(YOUR OBJECTIVE):
Copy task, pictures excluded: set down exactly the lines from the one containing "orange rectangle: moved 2 px right" to the end of the data below.

=== DATA ===

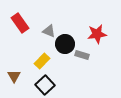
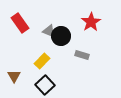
red star: moved 6 px left, 12 px up; rotated 24 degrees counterclockwise
black circle: moved 4 px left, 8 px up
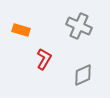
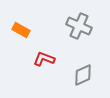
orange rectangle: rotated 12 degrees clockwise
red L-shape: rotated 100 degrees counterclockwise
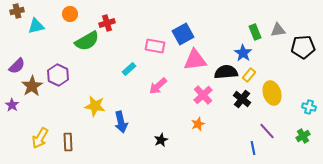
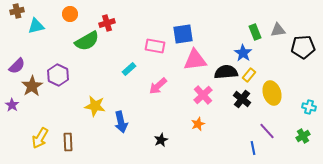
blue square: rotated 20 degrees clockwise
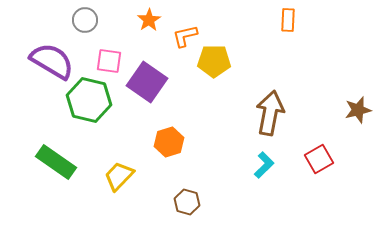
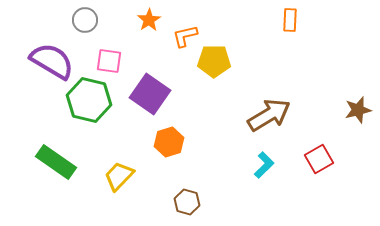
orange rectangle: moved 2 px right
purple square: moved 3 px right, 12 px down
brown arrow: moved 1 px left, 2 px down; rotated 48 degrees clockwise
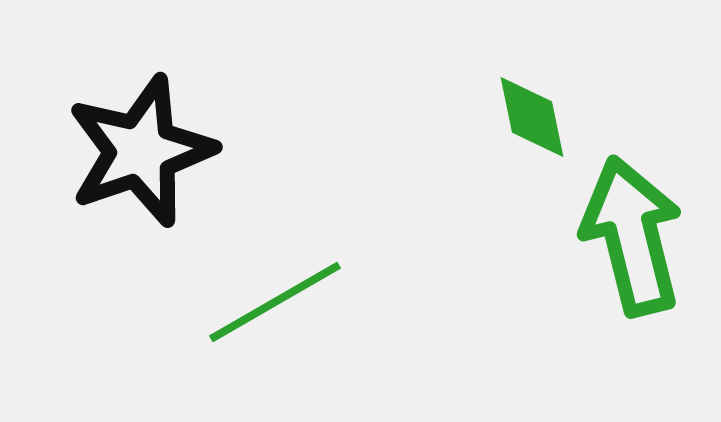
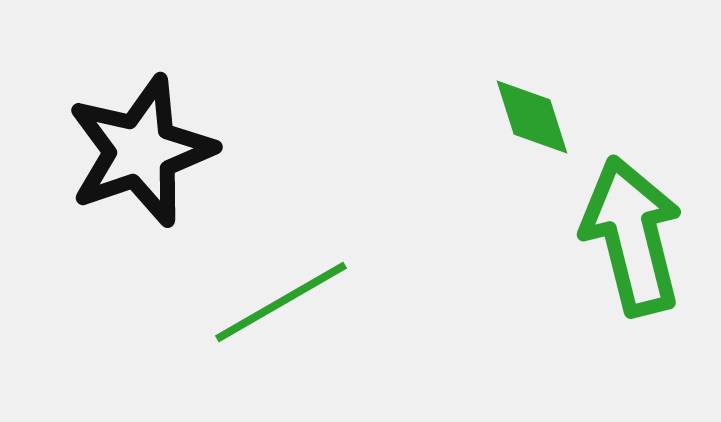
green diamond: rotated 6 degrees counterclockwise
green line: moved 6 px right
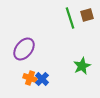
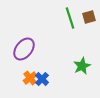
brown square: moved 2 px right, 2 px down
orange cross: rotated 32 degrees clockwise
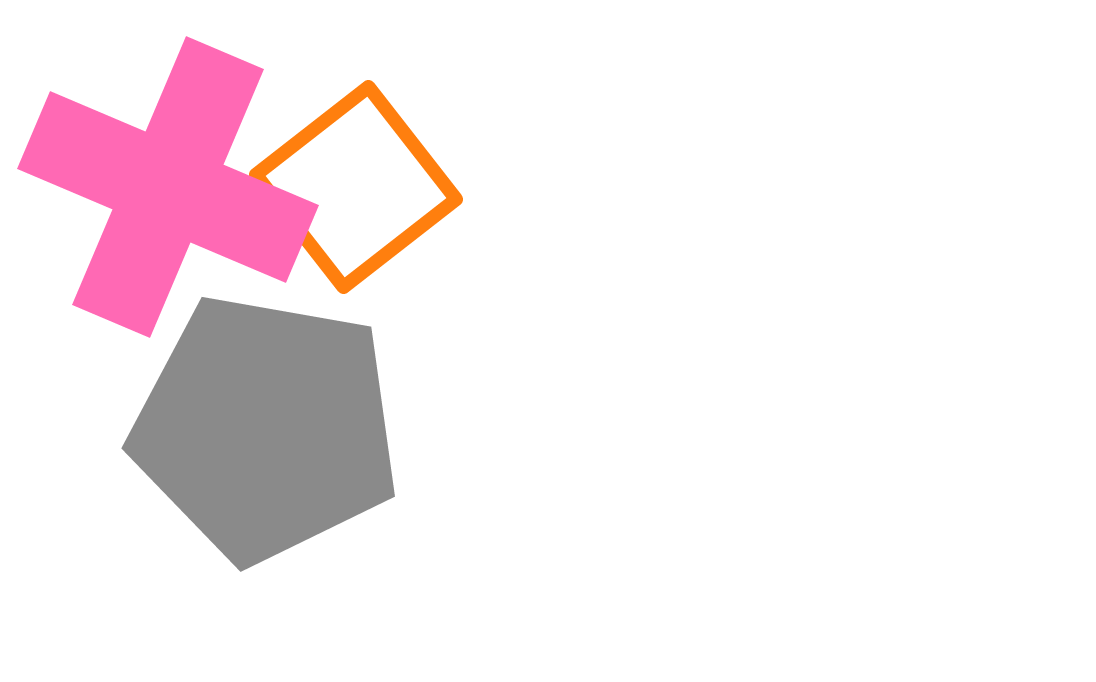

===

(YOUR SOLUTION):
orange rectangle: moved 2 px right
purple square: moved 3 px right, 12 px down
brown arrow: moved 1 px left, 2 px down; rotated 48 degrees clockwise
green diamond: rotated 6 degrees counterclockwise
green line: moved 6 px right
brown square: moved 2 px right, 2 px down
orange cross: rotated 32 degrees clockwise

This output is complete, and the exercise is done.